(Object change listings)
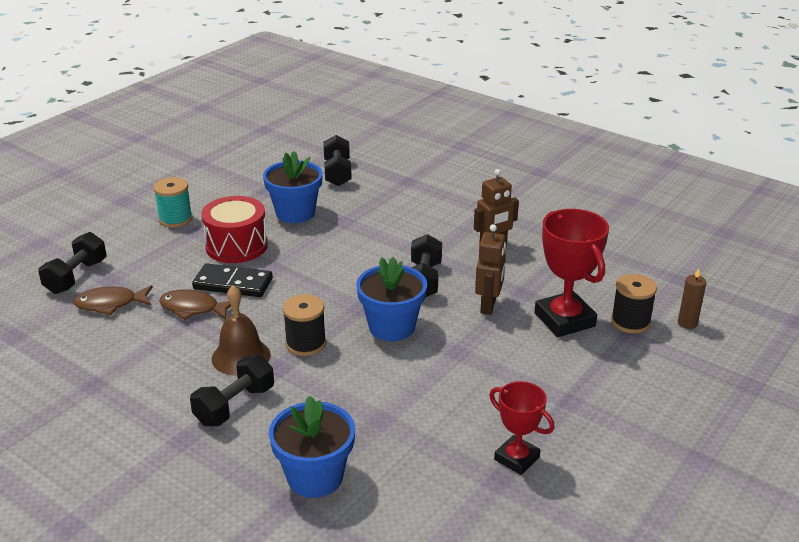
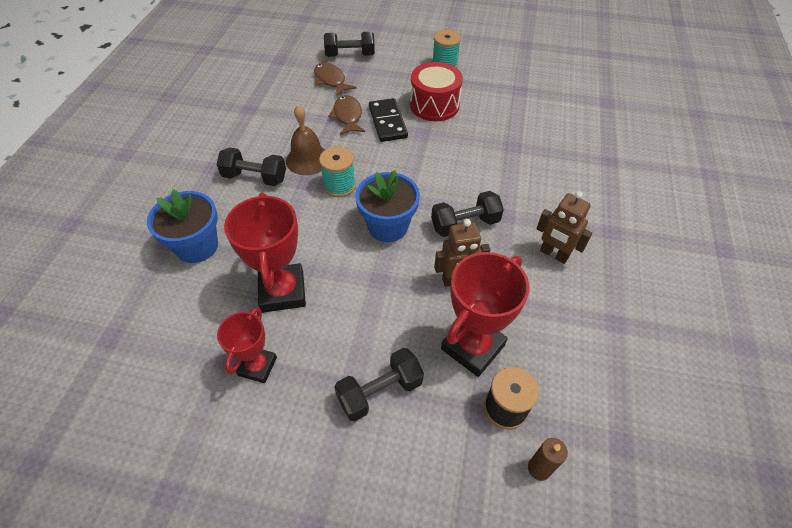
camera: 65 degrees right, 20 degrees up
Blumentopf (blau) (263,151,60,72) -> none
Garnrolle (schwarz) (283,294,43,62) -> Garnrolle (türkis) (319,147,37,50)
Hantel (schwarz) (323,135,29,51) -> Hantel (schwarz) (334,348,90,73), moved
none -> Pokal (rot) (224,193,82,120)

§ **PROMPT**: All lines above with "schwarz" in them should be returned.

§ **EXERCISE RESPONSE**:
Garnrolle (schwarz) (283,294,43,62) -> Garnrolle (türkis) (319,147,37,50)
Hantel (schwarz) (323,135,29,51) -> Hantel (schwarz) (334,348,90,73), moved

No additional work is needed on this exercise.